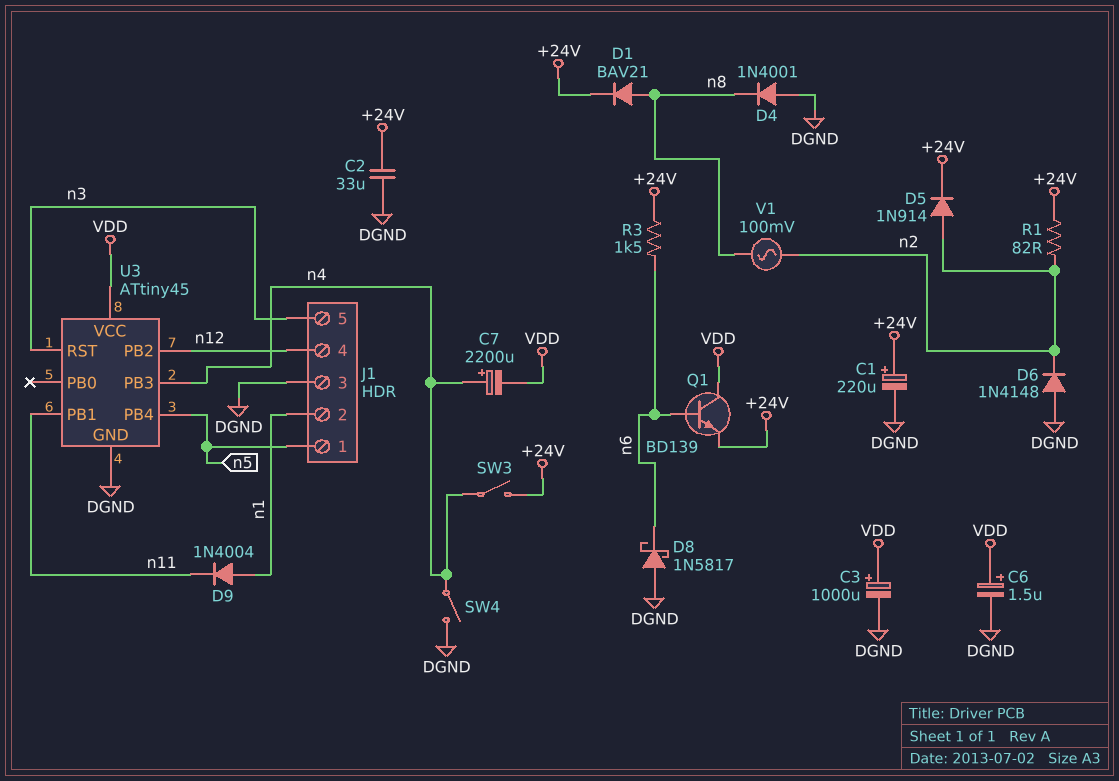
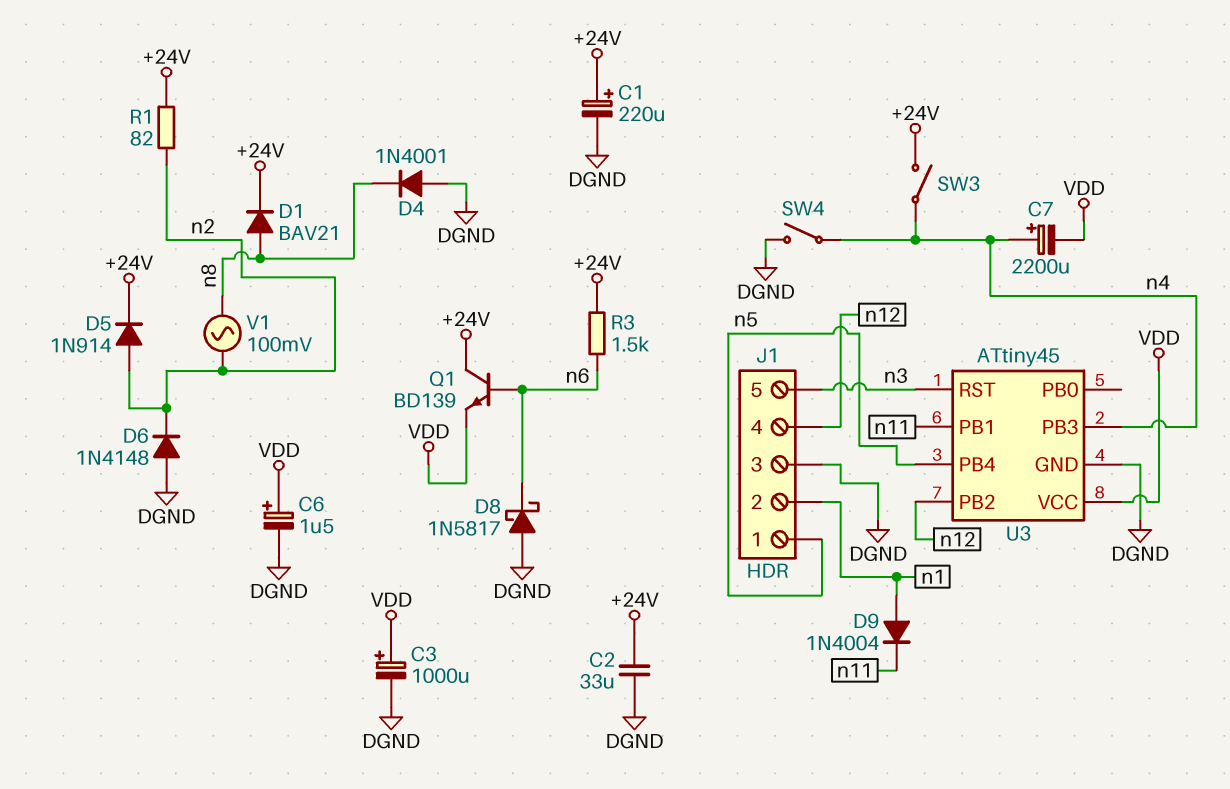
Q1: NPN BD139 (B n6, C VDD, E +24V) -> NPN BD139 (B n6, C +24V, E VDD)

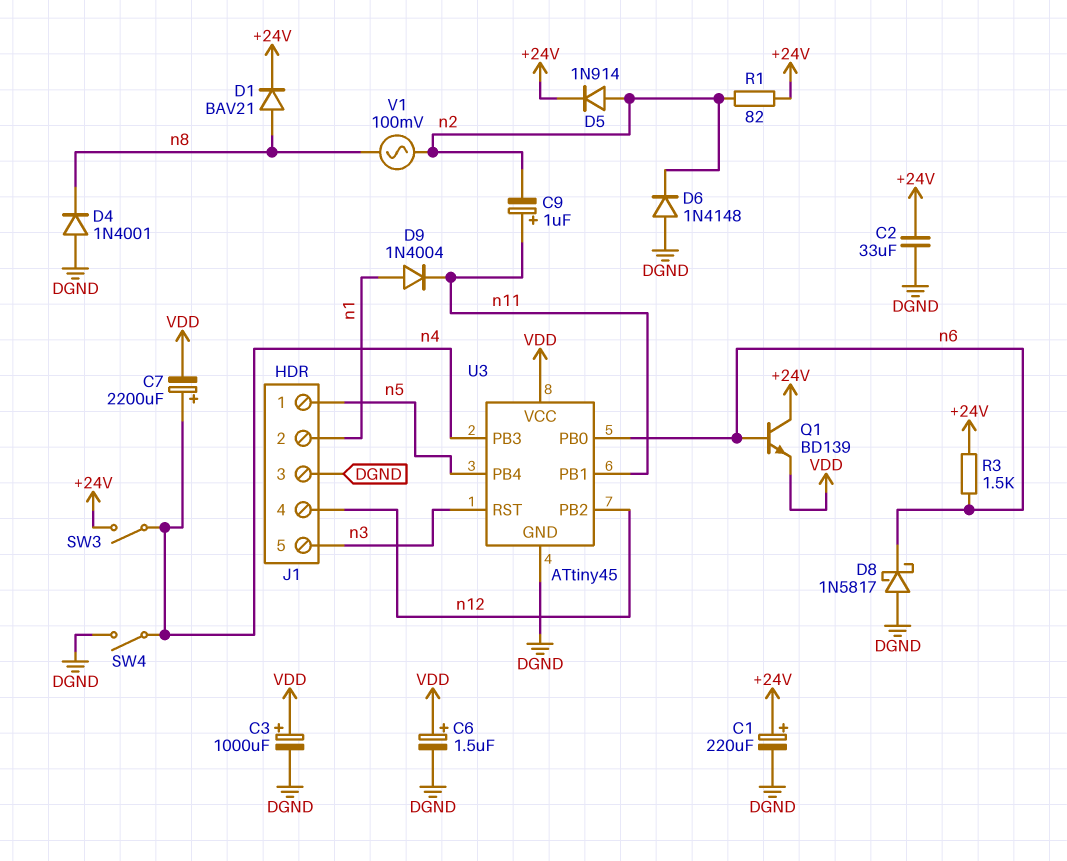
C9: none -> 1uF (plus n11, minus n2)
U3 pin PB0: none -> n6

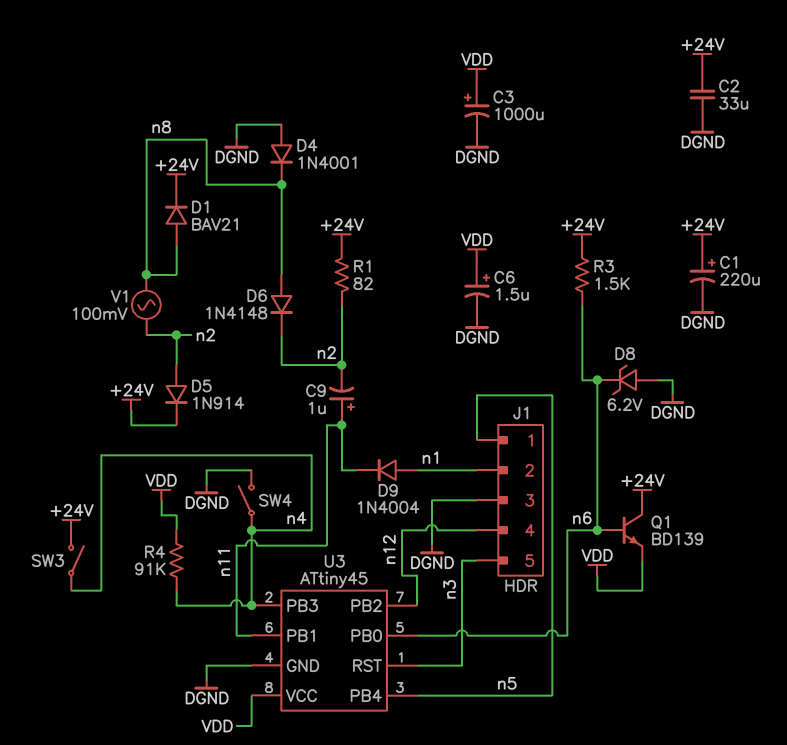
C7: 2200uF (plus n4, minus VDD) -> none
D6: diode 1N4148 (A DGND, K n2) -> diode 1N4148 (A n8, K n2)
D8: schottky 1N5817 (A DGND, K n6) -> zener 6.2V (A DGND, K n6)
R4: none -> 91k (VDD, n4)

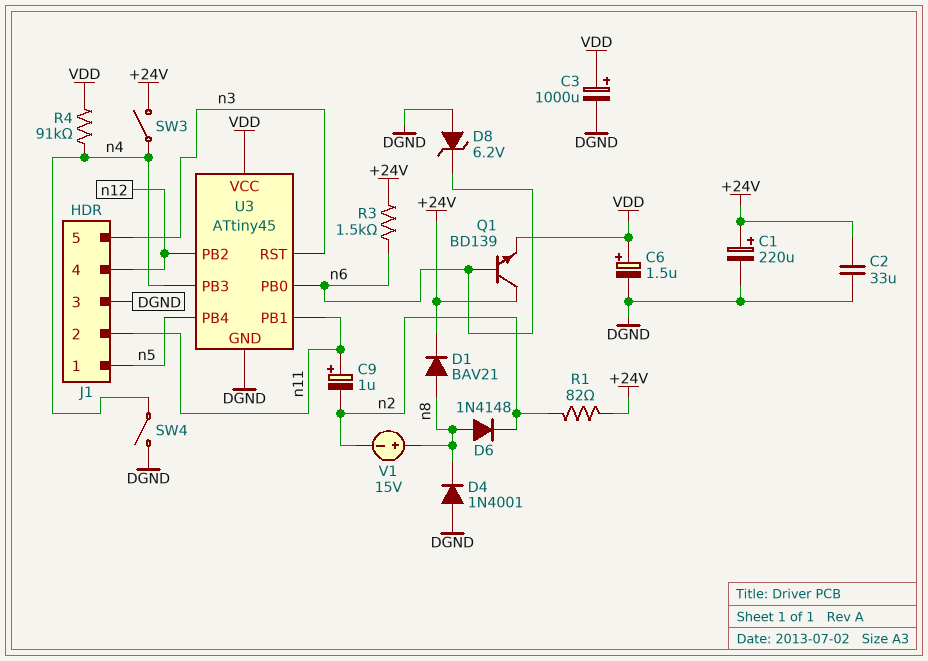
D5: diode 1N914 (A n2, K +24V) -> none
D9: diode 1N4004 (A n1, K n11) -> none
J1 pin 2: n1 -> n11
V1: AC 100mV (n2, n8) -> 15V (plus n8, minus n2)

WHAT IS EXPECTED:
With pictures excluded, reproduce exactly the lines above from the one containing "D6: diode 1N4148" down to the one containing "J1 pin 2: n1 -> n11", those two included.

REPLY TO THE TASK:
D6: diode 1N4148 (A DGND, K n2) -> diode 1N4148 (A n8, K n2)
D8: schottky 1N5817 (A DGND, K n6) -> zener 6.2V (A DGND, K n6)
R4: none -> 91k (VDD, n4)

D5: diode 1N914 (A n2, K +24V) -> none
D9: diode 1N4004 (A n1, K n11) -> none
J1 pin 2: n1 -> n11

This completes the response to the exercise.